::: Supplied material

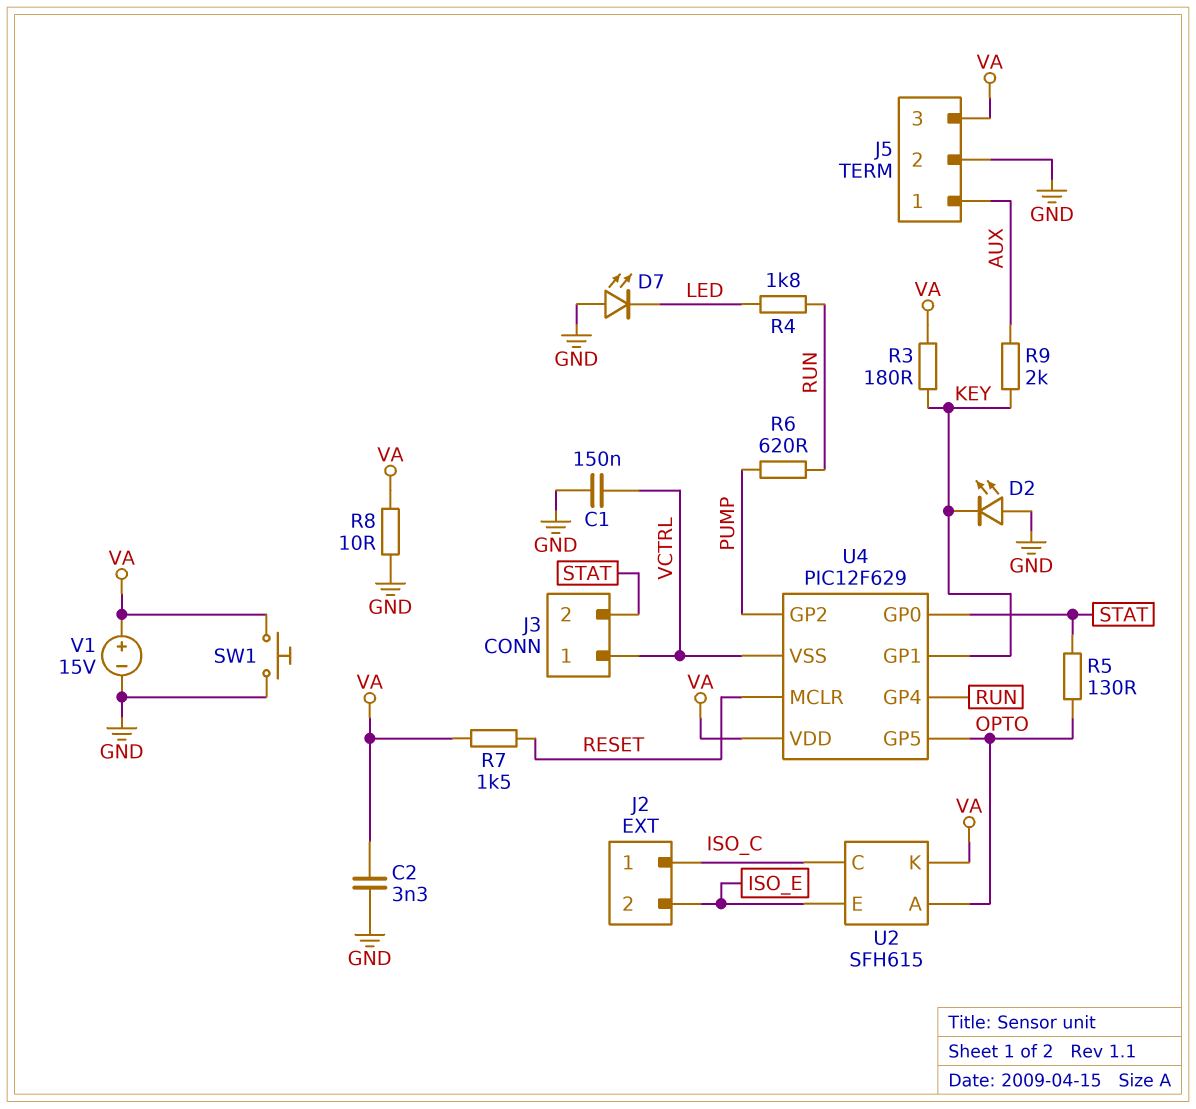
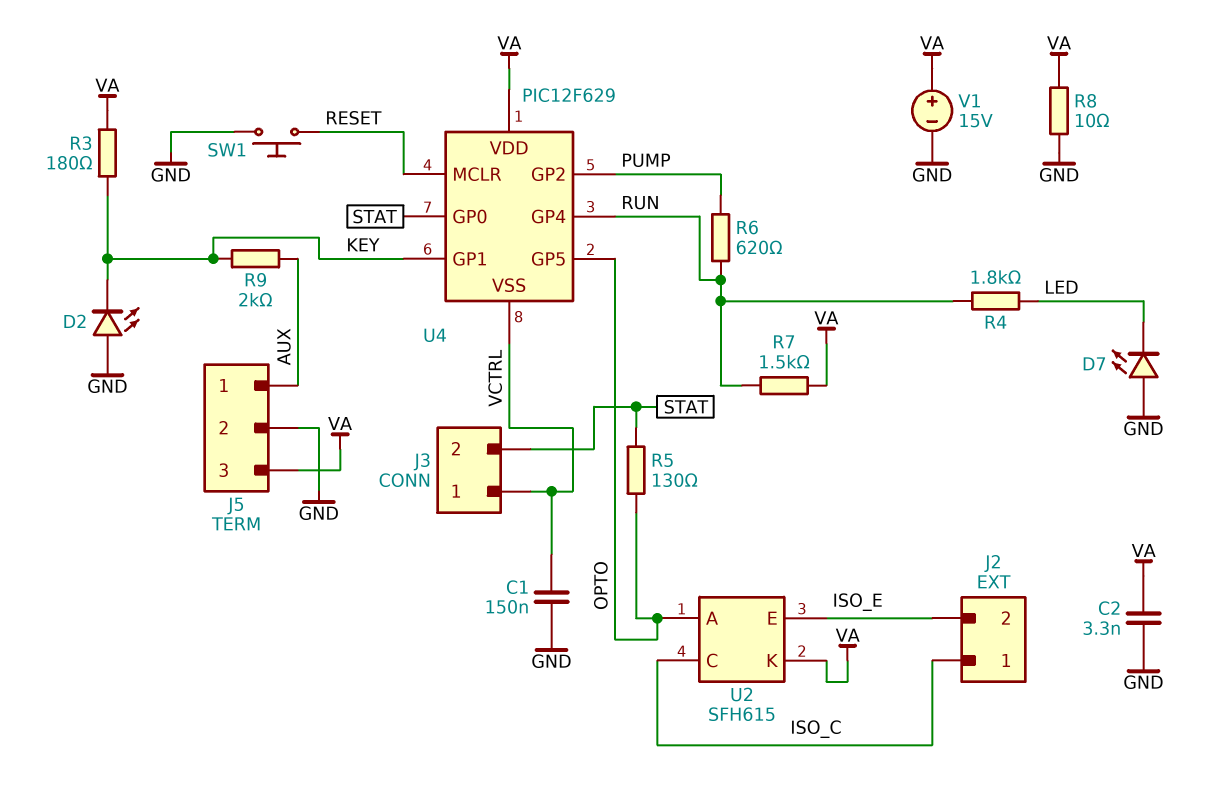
R7: 1.5k (RESET, VA) -> 1.5k (RUN, VA)
SW1: button (GND, VA) -> button (GND, RESET)

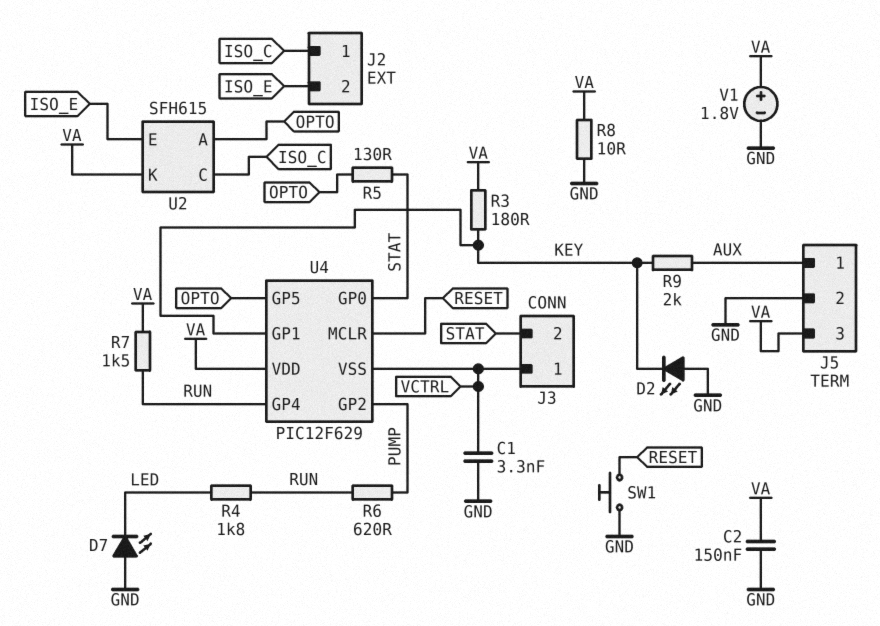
C1: 150nF (GND, VCTRL) -> 3.3nF (GND, VCTRL)
C2: 3.3nF (GND, VA) -> 150nF (GND, VA)
V1: 15V (plus VA, minus GND) -> 1.8V (plus VA, minus GND)

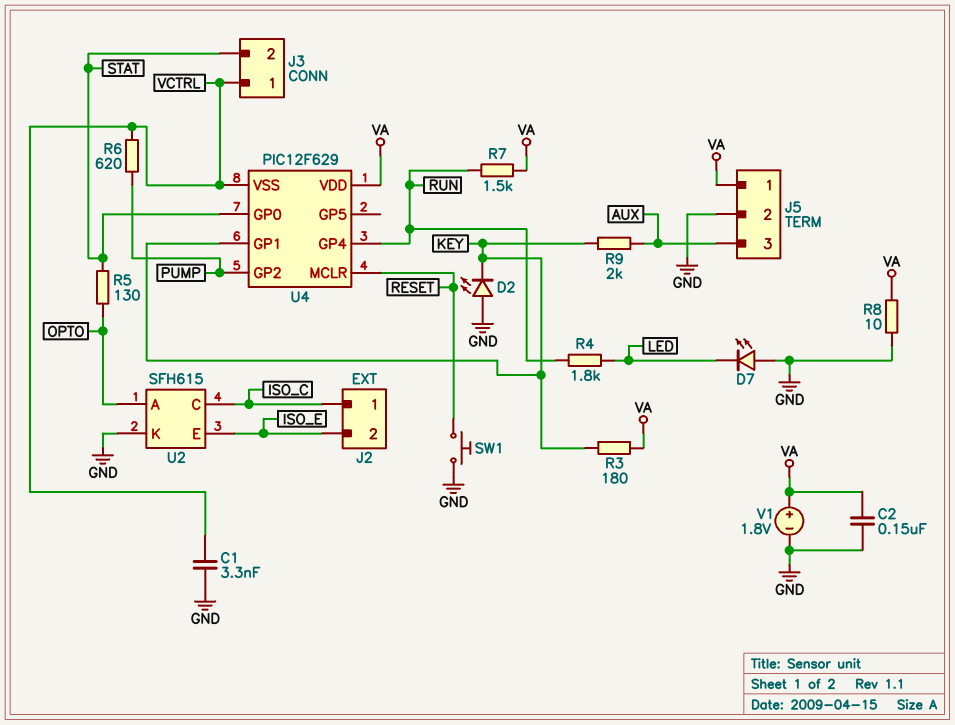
J5 pin 1: AUX -> VA
J5 pin 3: VA -> AUX
R6: 620 (PUMP, RUN) -> 620 (PUMP, VCTRL)
U2 pin K: VA -> GND
U4 pin GP5: OPTO -> none

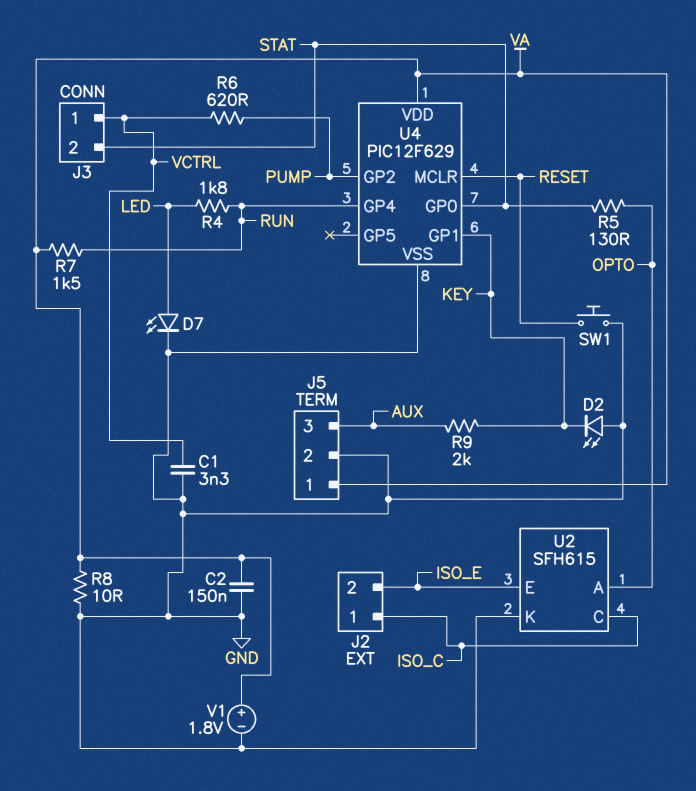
D7: LED (A GND, K LED) -> LED (A LED, K GND)
R3: 180 (KEY, VA) -> none
U4 pin VSS: VCTRL -> GND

::::::

Please transcribe word for word the lines from the one bearing "SW1: button (GND, VA) -> button (GND, RESET)" through the last line of the records above, omitting the pictures.

SW1: button (GND, VA) -> button (GND, RESET)

C1: 150nF (GND, VCTRL) -> 3.3nF (GND, VCTRL)
C2: 3.3nF (GND, VA) -> 150nF (GND, VA)
V1: 15V (plus VA, minus GND) -> 1.8V (plus VA, minus GND)

J5 pin 1: AUX -> VA
J5 pin 3: VA -> AUX
R6: 620 (PUMP, RUN) -> 620 (PUMP, VCTRL)
U2 pin K: VA -> GND
U4 pin GP5: OPTO -> none

D7: LED (A GND, K LED) -> LED (A LED, K GND)
R3: 180 (KEY, VA) -> none
U4 pin VSS: VCTRL -> GND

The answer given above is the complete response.